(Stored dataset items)
=== Begin Enclosure ===

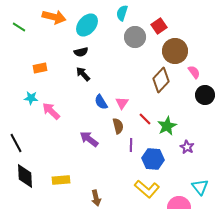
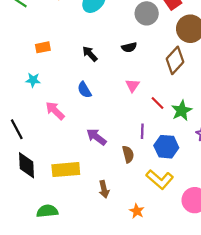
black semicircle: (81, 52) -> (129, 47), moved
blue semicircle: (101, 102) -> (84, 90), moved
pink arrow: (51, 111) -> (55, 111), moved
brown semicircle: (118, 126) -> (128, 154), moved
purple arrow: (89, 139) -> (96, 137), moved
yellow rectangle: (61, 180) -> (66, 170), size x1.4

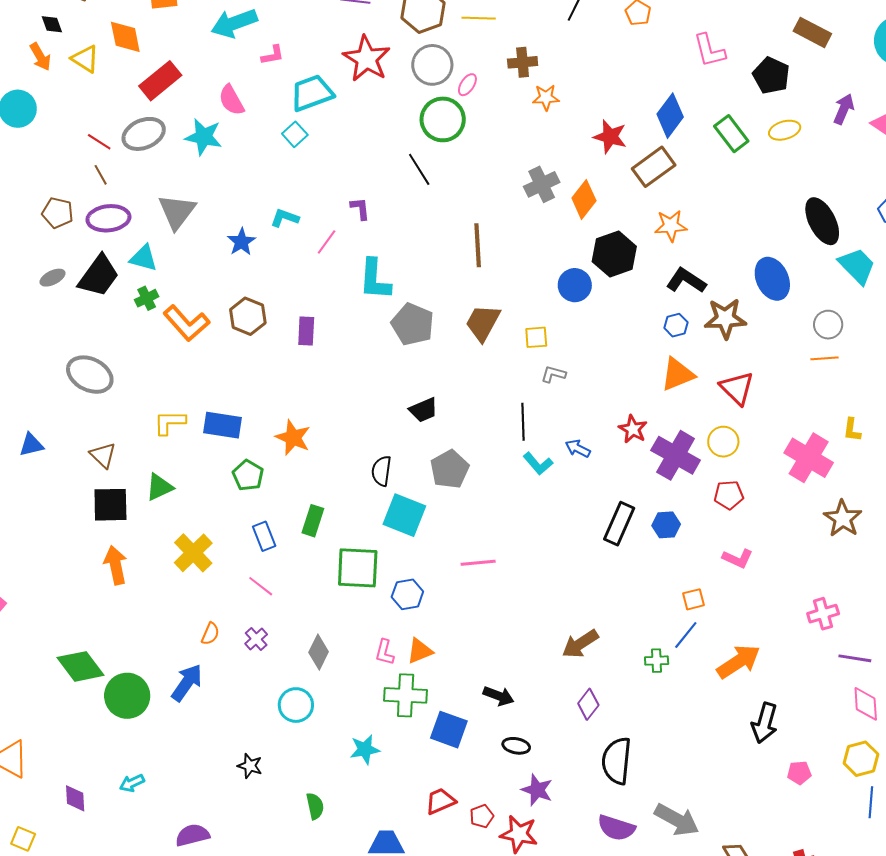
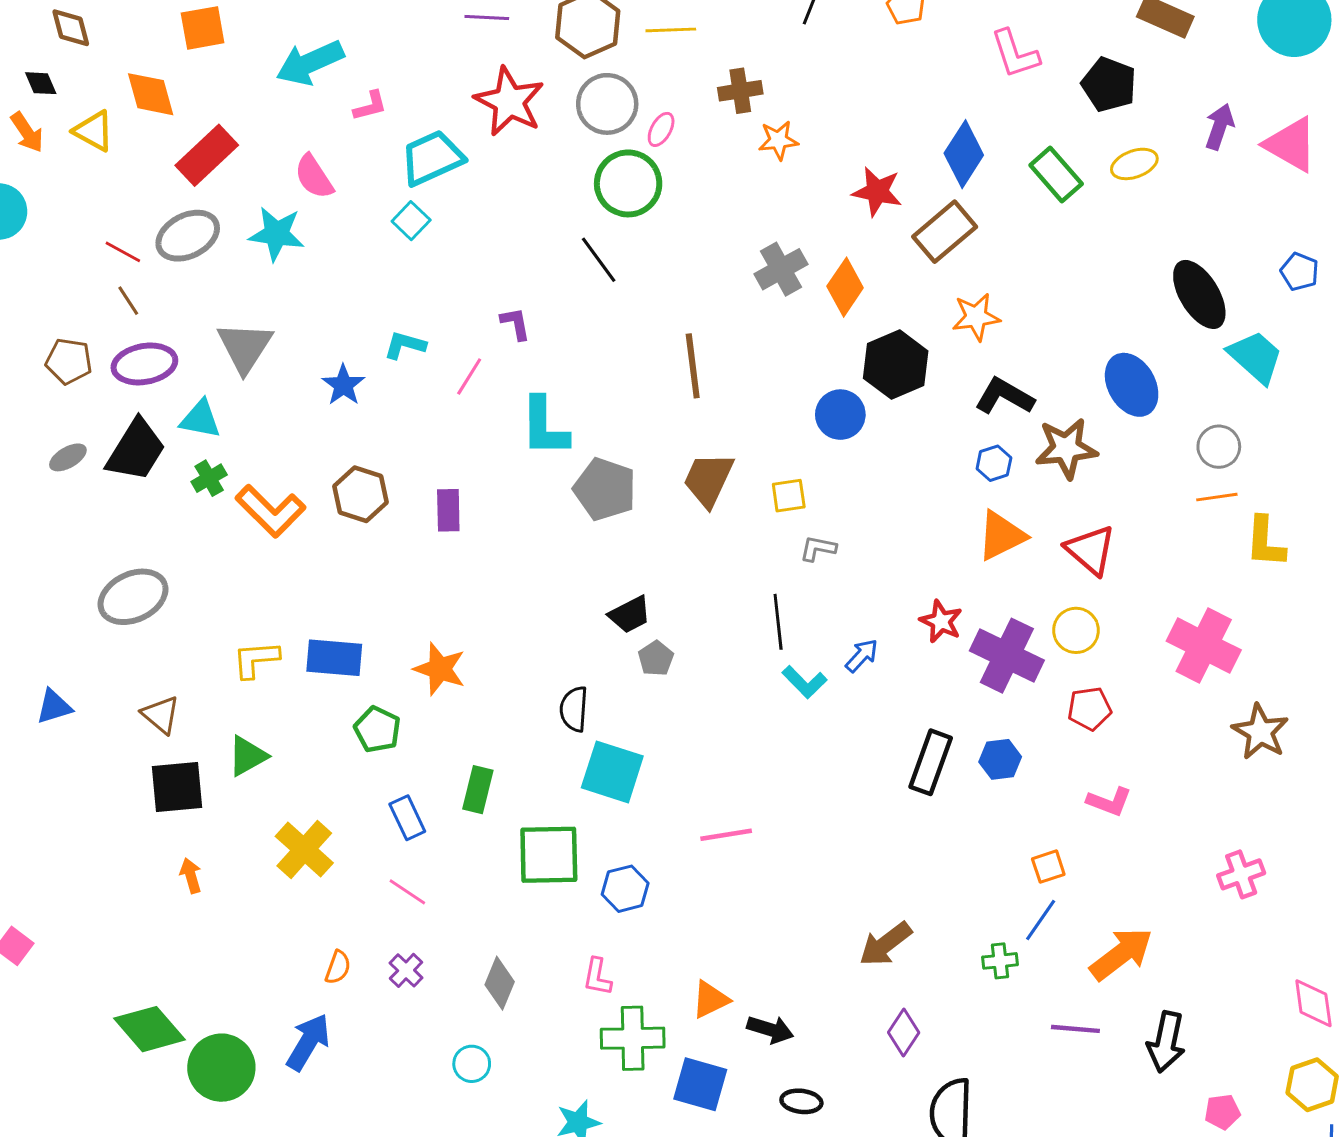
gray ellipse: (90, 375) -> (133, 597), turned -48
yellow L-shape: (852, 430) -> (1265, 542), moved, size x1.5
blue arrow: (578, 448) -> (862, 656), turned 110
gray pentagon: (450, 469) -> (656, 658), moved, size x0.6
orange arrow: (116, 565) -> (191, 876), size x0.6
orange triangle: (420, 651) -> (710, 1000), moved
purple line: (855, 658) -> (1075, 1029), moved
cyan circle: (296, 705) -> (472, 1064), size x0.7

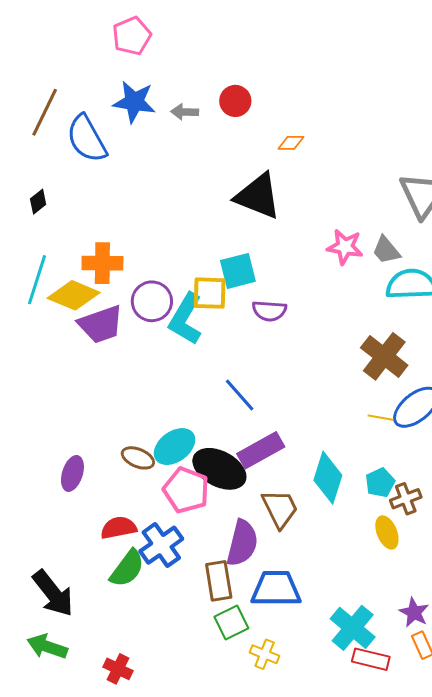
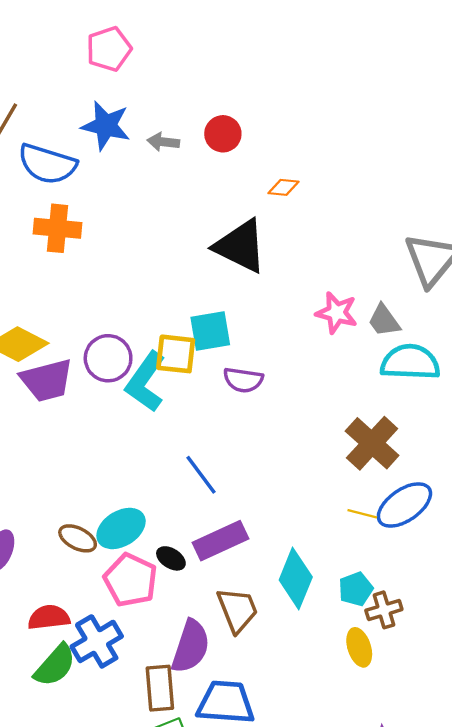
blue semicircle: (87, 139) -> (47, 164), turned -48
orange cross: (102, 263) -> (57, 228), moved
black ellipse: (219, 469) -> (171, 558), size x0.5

=== End Enclosure ===

Action item: Output nothing except the lines from the one containing "yellow L-shape: (852, 430)" through the final line of the entries, repeated exactly and free of pictures.

Solution below:
yellow L-shape: (852, 430) -> (1265, 542), moved, size x1.5
blue arrow: (578, 448) -> (862, 656), turned 110
gray pentagon: (450, 469) -> (656, 658), moved, size x0.6
orange arrow: (116, 565) -> (191, 876), size x0.6
orange triangle: (420, 651) -> (710, 1000), moved
purple line: (855, 658) -> (1075, 1029), moved
cyan circle: (296, 705) -> (472, 1064), size x0.7

blue semicircle: (87, 139) -> (47, 164), turned -48
orange cross: (102, 263) -> (57, 228), moved
black ellipse: (219, 469) -> (171, 558), size x0.5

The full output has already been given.